Material provided:
----

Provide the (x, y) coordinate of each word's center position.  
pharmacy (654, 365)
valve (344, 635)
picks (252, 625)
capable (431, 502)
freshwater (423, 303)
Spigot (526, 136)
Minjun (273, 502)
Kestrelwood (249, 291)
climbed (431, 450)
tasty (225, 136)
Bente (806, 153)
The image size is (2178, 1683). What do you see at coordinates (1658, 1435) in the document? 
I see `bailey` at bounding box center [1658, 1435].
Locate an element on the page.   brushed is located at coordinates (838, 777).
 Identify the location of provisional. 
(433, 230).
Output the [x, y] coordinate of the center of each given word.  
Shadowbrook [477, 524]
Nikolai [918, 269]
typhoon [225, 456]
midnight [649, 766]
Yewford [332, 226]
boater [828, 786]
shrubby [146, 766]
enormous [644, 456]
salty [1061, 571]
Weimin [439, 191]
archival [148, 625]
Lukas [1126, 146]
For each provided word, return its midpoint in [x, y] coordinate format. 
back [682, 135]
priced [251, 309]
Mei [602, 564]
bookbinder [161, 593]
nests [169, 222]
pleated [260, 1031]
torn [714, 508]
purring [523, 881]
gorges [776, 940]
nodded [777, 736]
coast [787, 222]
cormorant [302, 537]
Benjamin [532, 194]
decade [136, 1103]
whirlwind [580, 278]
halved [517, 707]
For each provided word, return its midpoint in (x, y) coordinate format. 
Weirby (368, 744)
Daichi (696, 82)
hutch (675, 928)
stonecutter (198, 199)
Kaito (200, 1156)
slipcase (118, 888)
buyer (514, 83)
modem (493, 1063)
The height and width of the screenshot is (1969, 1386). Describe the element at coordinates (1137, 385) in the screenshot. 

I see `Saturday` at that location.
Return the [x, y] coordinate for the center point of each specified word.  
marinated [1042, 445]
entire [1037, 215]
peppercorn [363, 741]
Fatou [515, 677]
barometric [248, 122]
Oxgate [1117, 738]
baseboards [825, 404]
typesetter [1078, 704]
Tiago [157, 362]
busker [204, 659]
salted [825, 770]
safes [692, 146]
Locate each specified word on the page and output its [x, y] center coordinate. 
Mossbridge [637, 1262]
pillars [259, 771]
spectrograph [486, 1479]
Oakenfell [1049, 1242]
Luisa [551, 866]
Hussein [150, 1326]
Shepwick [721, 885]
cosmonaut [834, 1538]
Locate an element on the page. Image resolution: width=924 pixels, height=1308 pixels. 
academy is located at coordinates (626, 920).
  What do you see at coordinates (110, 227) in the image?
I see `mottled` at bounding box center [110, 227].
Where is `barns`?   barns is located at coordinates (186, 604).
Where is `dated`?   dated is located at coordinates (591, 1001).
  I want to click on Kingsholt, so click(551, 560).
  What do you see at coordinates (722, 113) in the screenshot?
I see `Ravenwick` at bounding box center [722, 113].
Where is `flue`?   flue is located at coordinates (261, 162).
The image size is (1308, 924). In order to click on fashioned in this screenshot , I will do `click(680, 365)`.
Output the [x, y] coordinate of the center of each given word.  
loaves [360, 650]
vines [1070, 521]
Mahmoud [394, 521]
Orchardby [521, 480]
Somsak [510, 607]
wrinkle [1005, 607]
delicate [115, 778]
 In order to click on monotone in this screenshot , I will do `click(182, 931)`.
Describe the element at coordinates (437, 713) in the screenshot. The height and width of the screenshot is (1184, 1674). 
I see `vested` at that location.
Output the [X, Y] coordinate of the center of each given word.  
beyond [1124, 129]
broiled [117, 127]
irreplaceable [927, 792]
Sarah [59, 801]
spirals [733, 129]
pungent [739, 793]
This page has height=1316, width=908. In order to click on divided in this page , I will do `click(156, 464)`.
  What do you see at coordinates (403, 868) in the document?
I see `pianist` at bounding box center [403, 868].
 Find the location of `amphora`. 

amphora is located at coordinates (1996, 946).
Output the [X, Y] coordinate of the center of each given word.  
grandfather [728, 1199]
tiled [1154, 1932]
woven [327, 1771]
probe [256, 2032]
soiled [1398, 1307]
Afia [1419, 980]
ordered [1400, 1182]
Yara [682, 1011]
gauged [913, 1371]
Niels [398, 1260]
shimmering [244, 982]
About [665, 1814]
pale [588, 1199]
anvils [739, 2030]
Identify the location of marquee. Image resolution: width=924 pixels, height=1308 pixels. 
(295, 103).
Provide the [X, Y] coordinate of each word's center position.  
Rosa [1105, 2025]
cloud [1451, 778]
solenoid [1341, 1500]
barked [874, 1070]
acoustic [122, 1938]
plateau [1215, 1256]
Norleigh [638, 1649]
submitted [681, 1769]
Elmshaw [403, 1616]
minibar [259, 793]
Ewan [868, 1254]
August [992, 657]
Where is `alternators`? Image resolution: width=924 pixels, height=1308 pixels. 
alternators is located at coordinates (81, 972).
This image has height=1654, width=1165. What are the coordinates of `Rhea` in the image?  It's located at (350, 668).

----

Problem to work on:
Can you reproduce all of the data above verbatim, line by line, with nothing added or left out?

Reply:
Provide the (x, y) coordinate of each word's center position.  
pharmacy (654, 365)
valve (344, 635)
picks (252, 625)
capable (431, 502)
freshwater (423, 303)
Spigot (526, 136)
Minjun (273, 502)
Kestrelwood (249, 291)
climbed (431, 450)
tasty (225, 136)
Bente (806, 153)
The image size is (2178, 1683). What do you see at coordinates (1658, 1435) in the document? 
I see `bailey` at bounding box center [1658, 1435].
Locate an element on the page.   brushed is located at coordinates (838, 777).
 Identify the location of provisional. 
(433, 230).
Output the [x, y] coordinate of the center of each given word.  
Shadowbrook [477, 524]
Nikolai [918, 269]
typhoon [225, 456]
midnight [649, 766]
Yewford [332, 226]
boater [828, 786]
shrubby [146, 766]
enormous [644, 456]
salty [1061, 571]
Weimin [439, 191]
archival [148, 625]
Lukas [1126, 146]
For each provided word, return its midpoint in [x, y] coordinate format. 
back [682, 135]
priced [251, 309]
Mei [602, 564]
bookbinder [161, 593]
nests [169, 222]
pleated [260, 1031]
torn [714, 508]
purring [523, 881]
gorges [776, 940]
nodded [777, 736]
coast [787, 222]
cormorant [302, 537]
Benjamin [532, 194]
decade [136, 1103]
whirlwind [580, 278]
halved [517, 707]
For each provided word, return its midpoint in (x, y) coordinate format. 
Weirby (368, 744)
Daichi (696, 82)
hutch (675, 928)
stonecutter (198, 199)
Kaito (200, 1156)
slipcase (118, 888)
buyer (514, 83)
modem (493, 1063)
The height and width of the screenshot is (1969, 1386). Describe the element at coordinates (1137, 385) in the screenshot. 

I see `Saturday` at that location.
Return the [x, y] coordinate for the center point of each specified word.  
marinated [1042, 445]
entire [1037, 215]
peppercorn [363, 741]
Fatou [515, 677]
barometric [248, 122]
Oxgate [1117, 738]
baseboards [825, 404]
typesetter [1078, 704]
Tiago [157, 362]
busker [204, 659]
salted [825, 770]
safes [692, 146]
Locate each specified word on the page and output its [x, y] center coordinate. 
Mossbridge [637, 1262]
pillars [259, 771]
spectrograph [486, 1479]
Oakenfell [1049, 1242]
Luisa [551, 866]
Hussein [150, 1326]
Shepwick [721, 885]
cosmonaut [834, 1538]
Locate an element on the page. Image resolution: width=924 pixels, height=1308 pixels. 
academy is located at coordinates (626, 920).
  What do you see at coordinates (110, 227) in the image?
I see `mottled` at bounding box center [110, 227].
Where is `barns`?   barns is located at coordinates (186, 604).
Where is `dated`?   dated is located at coordinates (591, 1001).
  I want to click on Kingsholt, so click(551, 560).
  What do you see at coordinates (722, 113) in the screenshot?
I see `Ravenwick` at bounding box center [722, 113].
Where is `flue`?   flue is located at coordinates (261, 162).
The image size is (1308, 924). In order to click on fashioned in this screenshot , I will do `click(680, 365)`.
Output the [x, y] coordinate of the center of each given word.  
loaves [360, 650]
vines [1070, 521]
Mahmoud [394, 521]
Orchardby [521, 480]
Somsak [510, 607]
wrinkle [1005, 607]
delicate [115, 778]
 In order to click on monotone in this screenshot , I will do `click(182, 931)`.
Describe the element at coordinates (437, 713) in the screenshot. The height and width of the screenshot is (1184, 1674). 
I see `vested` at that location.
Output the [X, Y] coordinate of the center of each given word.  
beyond [1124, 129]
broiled [117, 127]
irreplaceable [927, 792]
Sarah [59, 801]
spirals [733, 129]
pungent [739, 793]
This page has height=1316, width=908. In order to click on divided in this page , I will do `click(156, 464)`.
  What do you see at coordinates (403, 868) in the document?
I see `pianist` at bounding box center [403, 868].
 Find the location of `amphora`. 

amphora is located at coordinates (1996, 946).
Output the [X, Y] coordinate of the center of each given word.  
grandfather [728, 1199]
tiled [1154, 1932]
woven [327, 1771]
probe [256, 2032]
soiled [1398, 1307]
Afia [1419, 980]
ordered [1400, 1182]
Yara [682, 1011]
gauged [913, 1371]
Niels [398, 1260]
shimmering [244, 982]
About [665, 1814]
pale [588, 1199]
anvils [739, 2030]
Identify the location of marquee. Image resolution: width=924 pixels, height=1308 pixels. 
(295, 103).
Provide the [X, Y] coordinate of each word's center position.  
Rosa [1105, 2025]
cloud [1451, 778]
solenoid [1341, 1500]
barked [874, 1070]
acoustic [122, 1938]
plateau [1215, 1256]
Norleigh [638, 1649]
submitted [681, 1769]
Elmshaw [403, 1616]
minibar [259, 793]
Ewan [868, 1254]
August [992, 657]
Where is `alternators`? Image resolution: width=924 pixels, height=1308 pixels. 
alternators is located at coordinates (81, 972).
This image has height=1654, width=1165. What are the coordinates of `Rhea` in the image?  It's located at (350, 668).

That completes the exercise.